━━━ ENTRIES SHOWN ━━━

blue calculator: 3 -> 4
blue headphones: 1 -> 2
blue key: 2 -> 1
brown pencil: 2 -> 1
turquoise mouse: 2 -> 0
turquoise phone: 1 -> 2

━━━
━━━ ENTRIES SHOWN ━━━

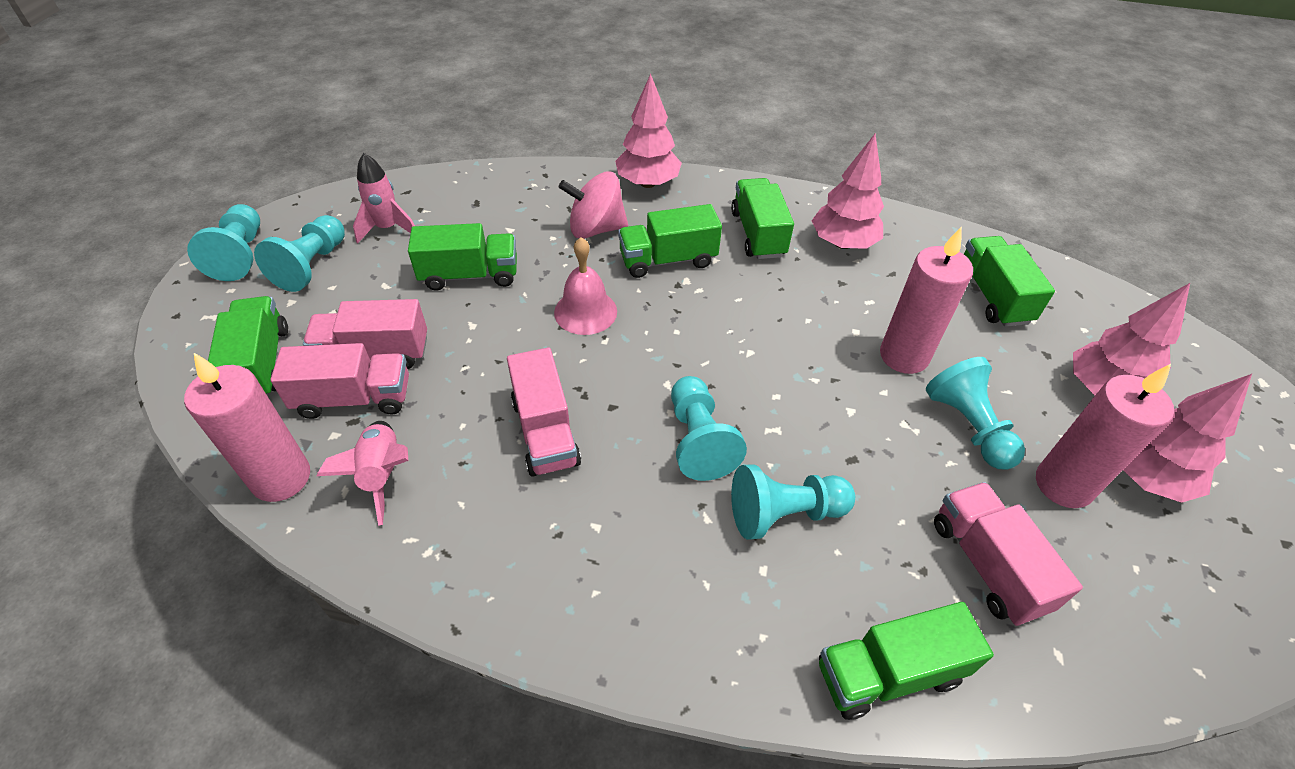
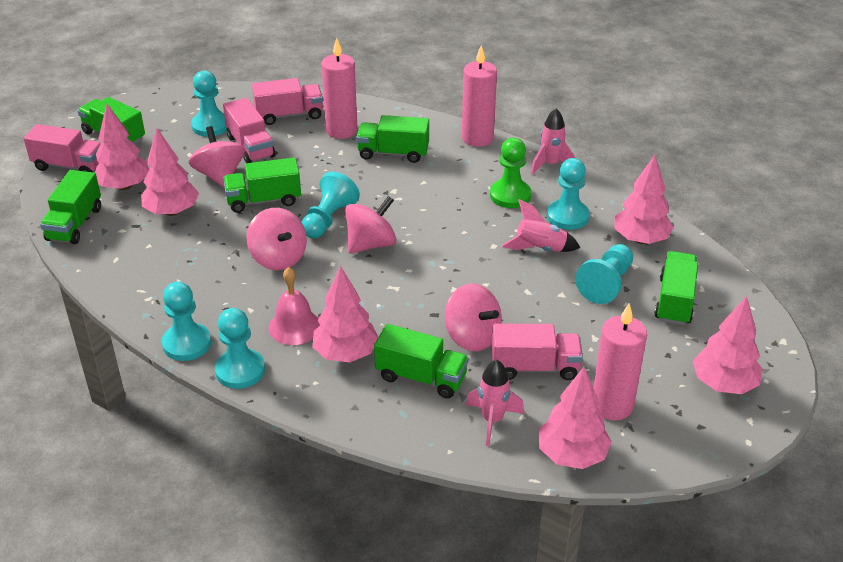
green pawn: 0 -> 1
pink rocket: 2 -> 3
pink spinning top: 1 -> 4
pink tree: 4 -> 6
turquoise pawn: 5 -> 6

━━━

# ASSIGNMENT:
Copy out, word for word, the part of the entries above that begins at the line with "blue headphones: 1 -> 2" and ends at the line with "turquoise phone: 1 -> 2", including both.

# RESULT OF THIS TASK:
blue headphones: 1 -> 2
blue key: 2 -> 1
brown pencil: 2 -> 1
turquoise mouse: 2 -> 0
turquoise phone: 1 -> 2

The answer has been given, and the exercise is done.